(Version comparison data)
········
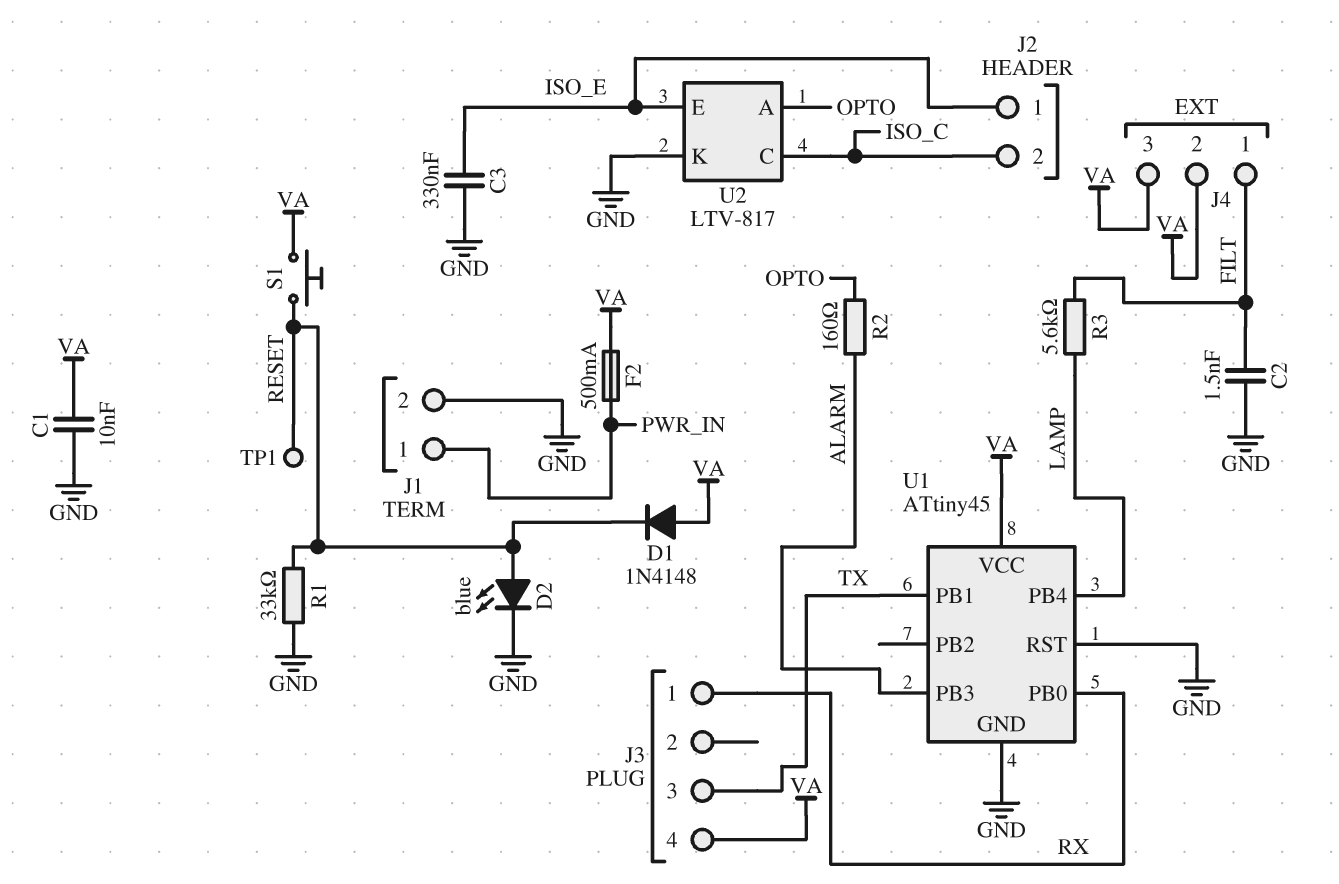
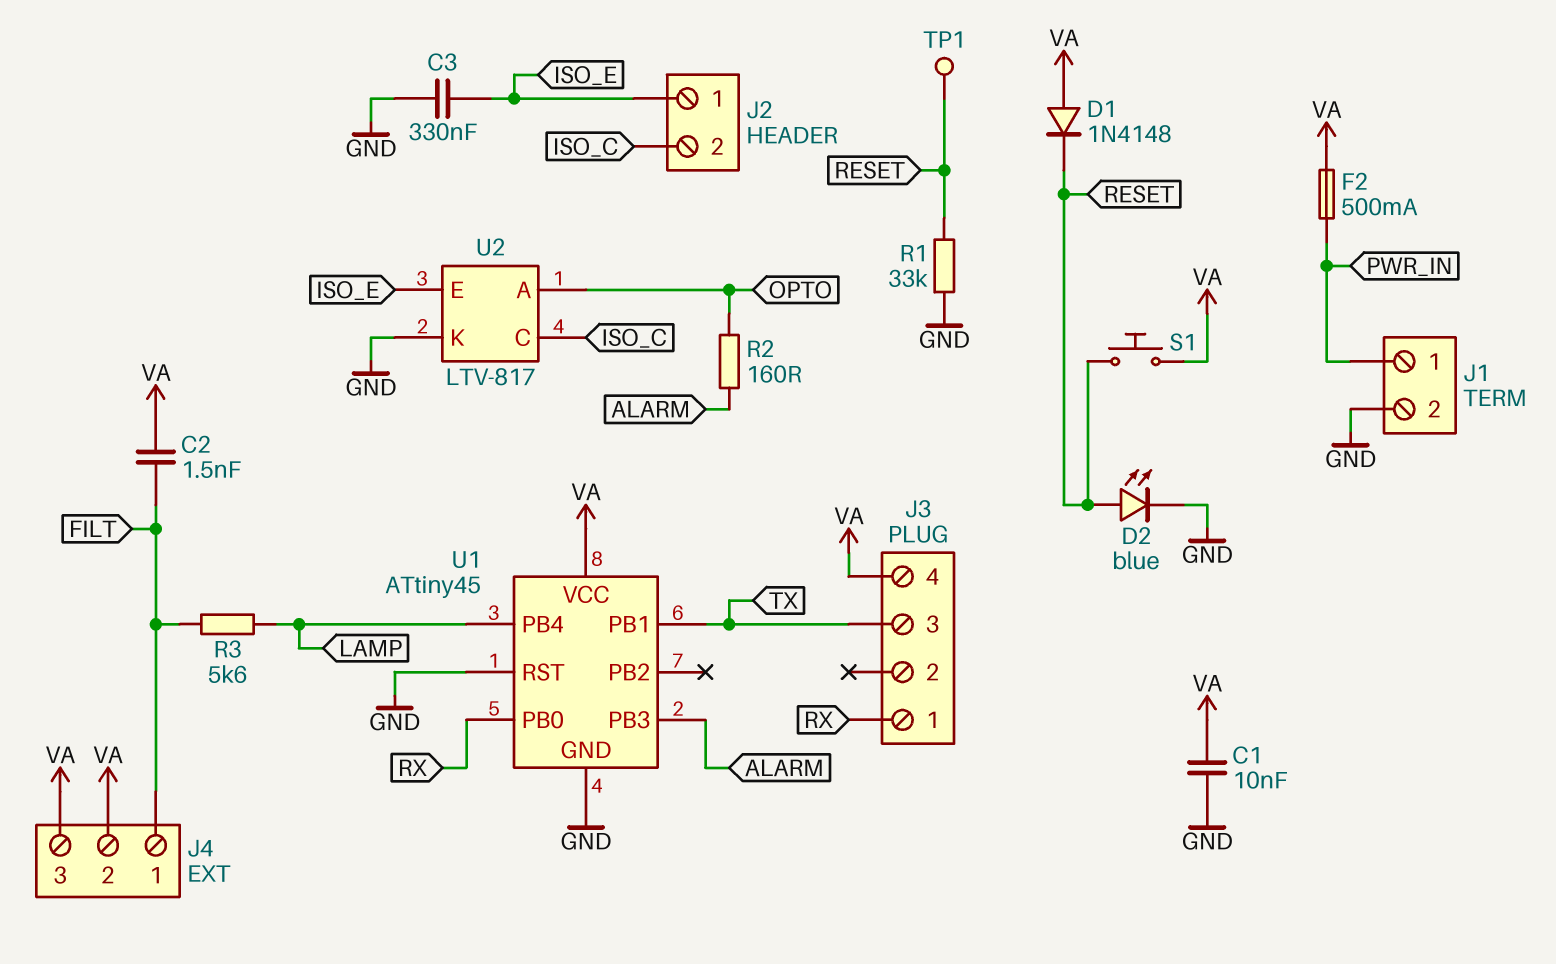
C2: 1.5nF (FILT, GND) -> 1.5nF (FILT, VA)

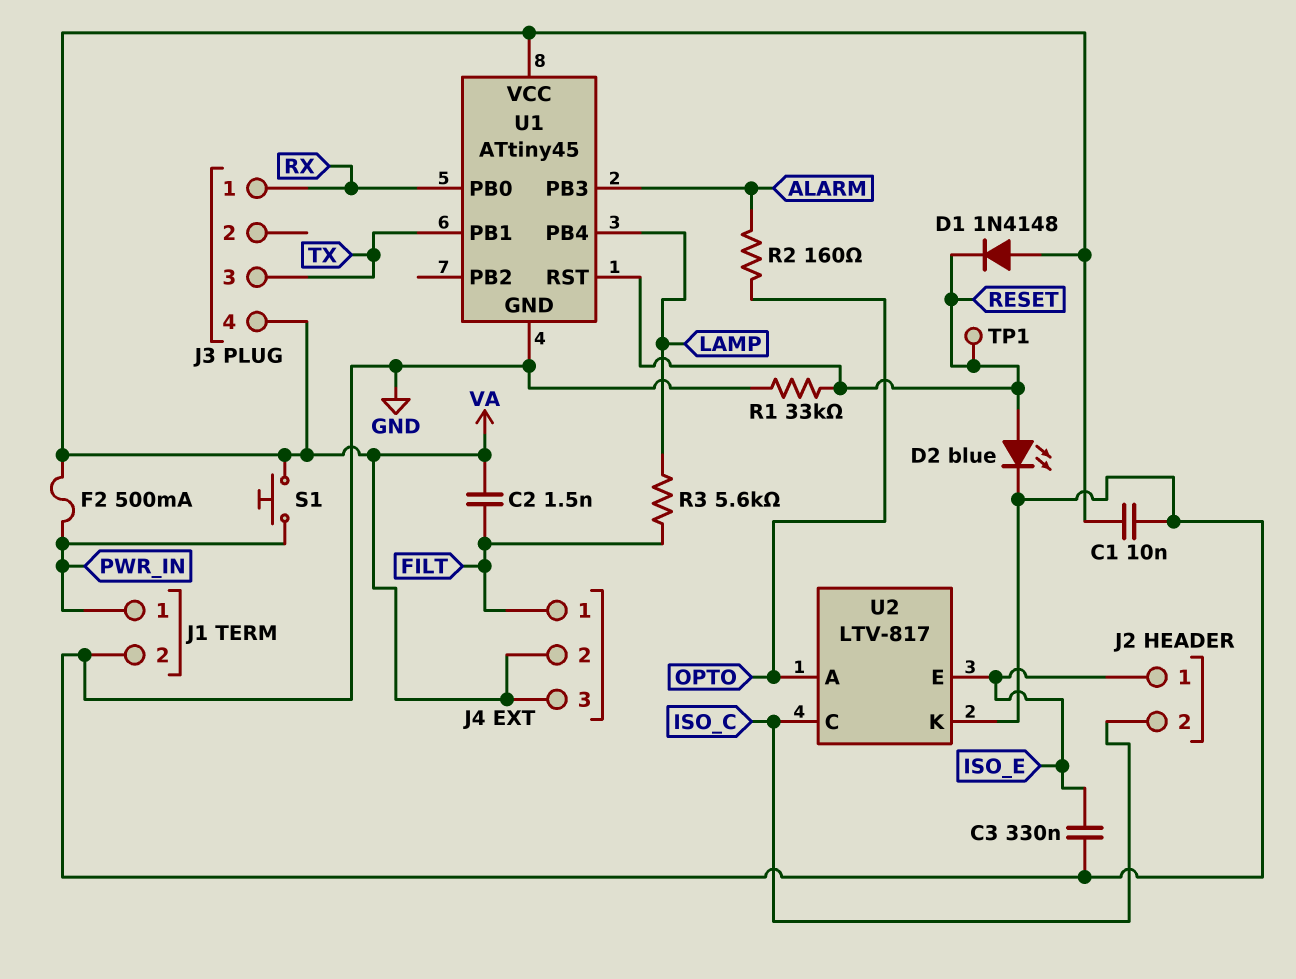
S1: button (RESET, VA) -> button (PWR_IN, VA)
U1 pin RST: GND -> RESET

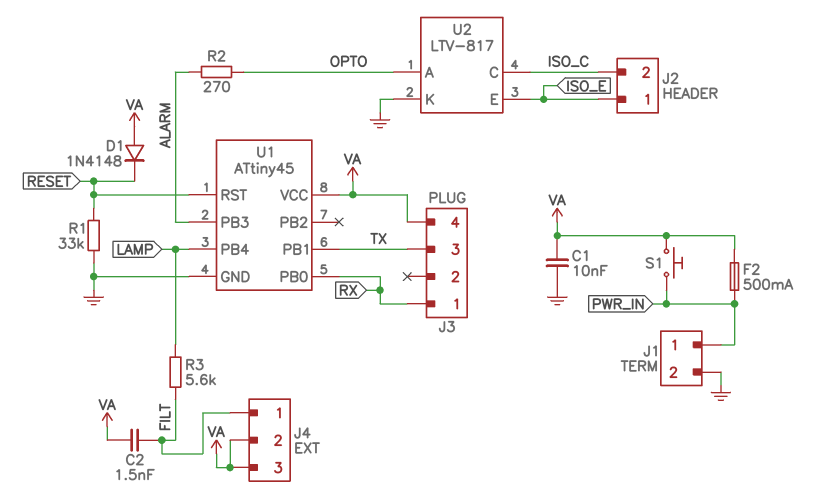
C3: 330nF (GND, ISO_E) -> none
D2: LED blue (A RESET, K GND) -> none
R2: 160 (ALARM, OPTO) -> 270 (ALARM, OPTO)
TP1: test point (RESET) -> none

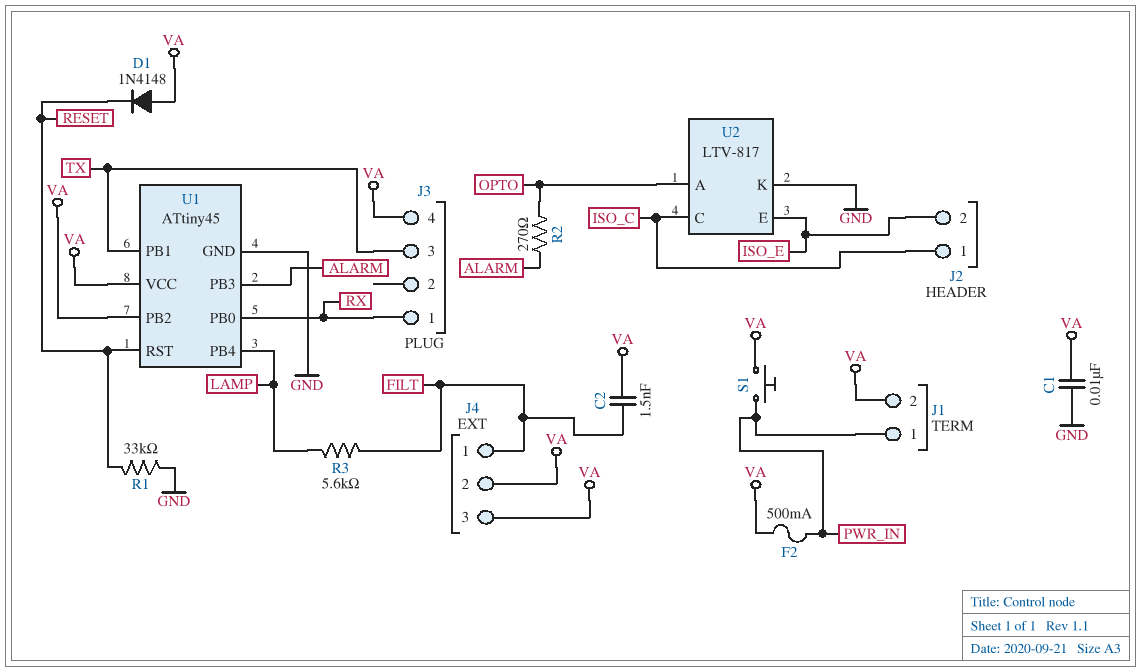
J1 pin 2: GND -> VA
J2 pin 1: ISO_E -> ISO_C
J2 pin 2: ISO_C -> ISO_E
U1 pin PB2: none -> VA

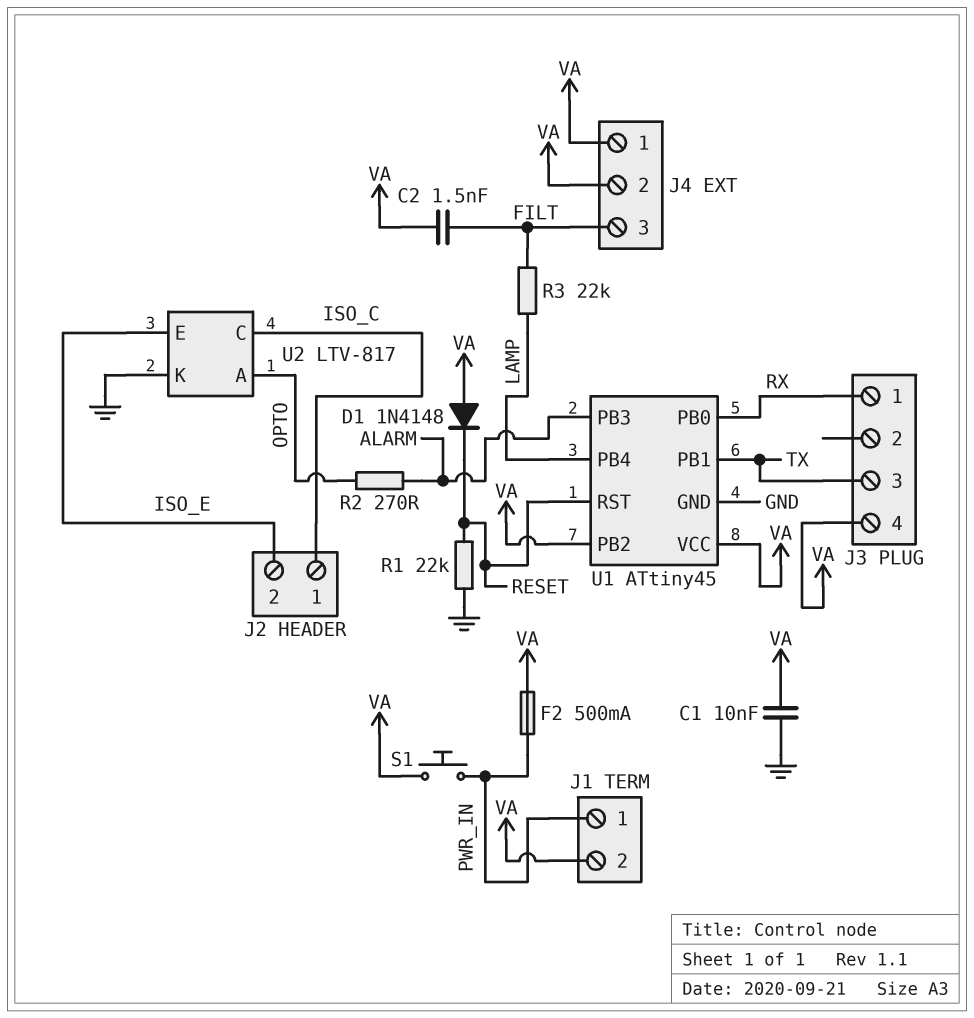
J4 pin 1: FILT -> VA
J4 pin 3: VA -> FILT
R1: 33k (GND, RESET) -> 22k (GND, RESET)
R3: 5.6k (FILT, LAMP) -> 22k (FILT, LAMP)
········
[What to produce]
Could you write out, exactly, each line of the data above from the one containing "J4 pin 3: VA -> FILT" through the last, including both?

[Answer section]
J4 pin 3: VA -> FILT
R1: 33k (GND, RESET) -> 22k (GND, RESET)
R3: 5.6k (FILT, LAMP) -> 22k (FILT, LAMP)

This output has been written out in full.